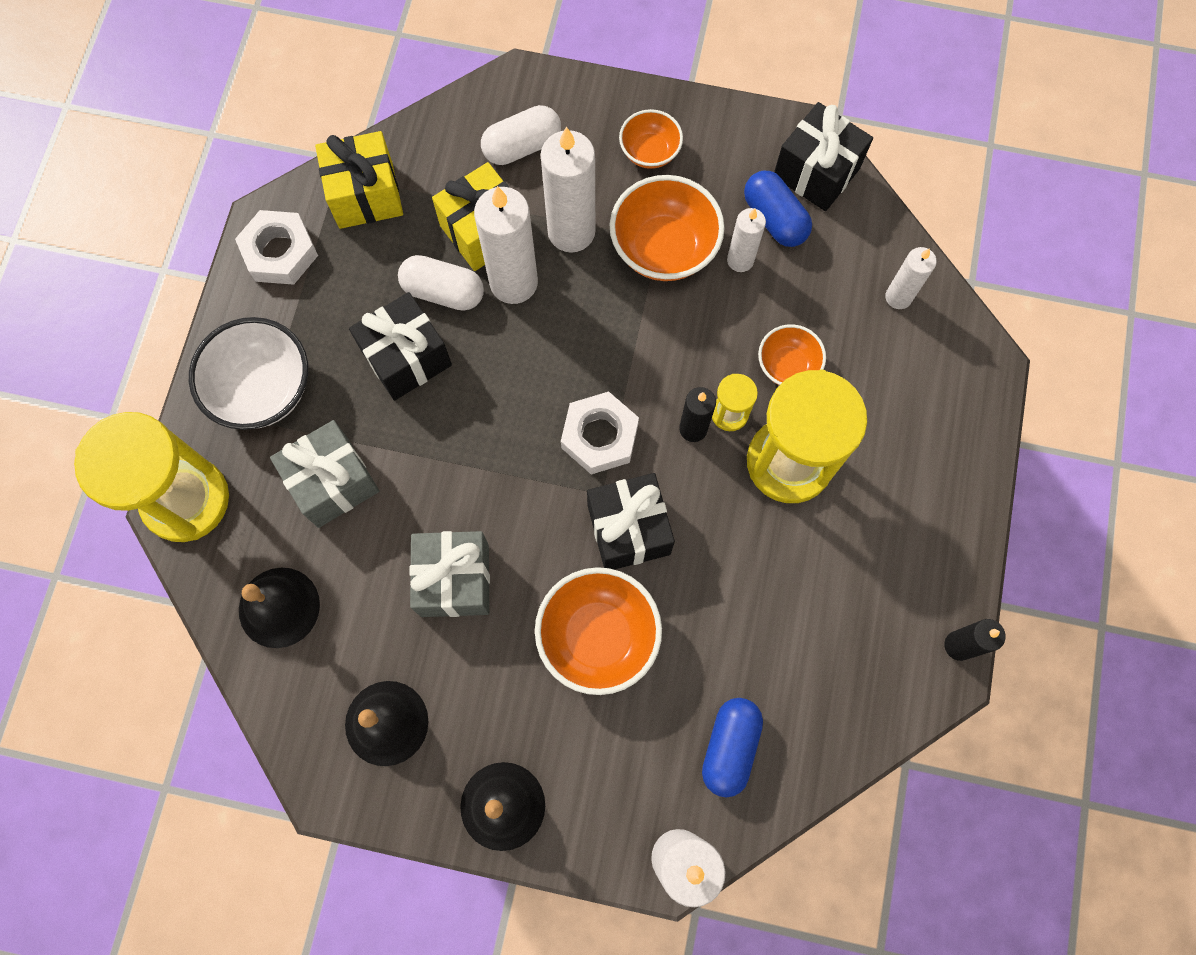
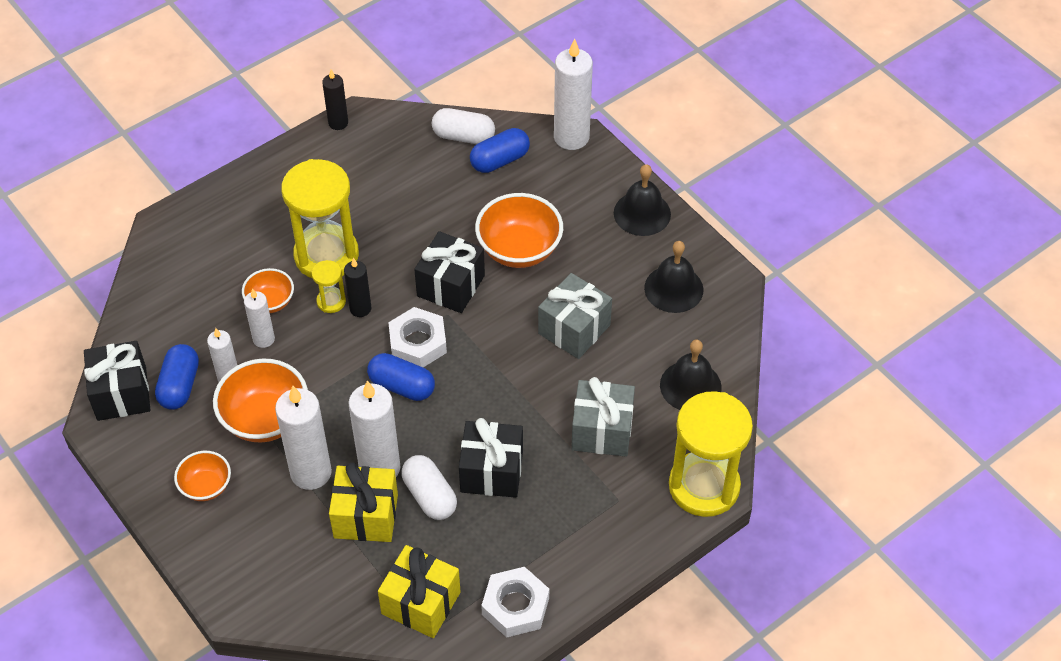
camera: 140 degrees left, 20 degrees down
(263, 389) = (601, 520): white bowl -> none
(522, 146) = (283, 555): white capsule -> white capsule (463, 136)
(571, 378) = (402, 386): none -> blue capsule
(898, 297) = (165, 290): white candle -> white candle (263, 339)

### Directions:
Copy the records exactly as they appear, leaving every picture out.

### Response area:
camera: 140 degrees left, 20 degrees down
(263, 389) = (601, 520): white bowl -> none
(522, 146) = (283, 555): white capsule -> white capsule (463, 136)
(571, 378) = (402, 386): none -> blue capsule
(898, 297) = (165, 290): white candle -> white candle (263, 339)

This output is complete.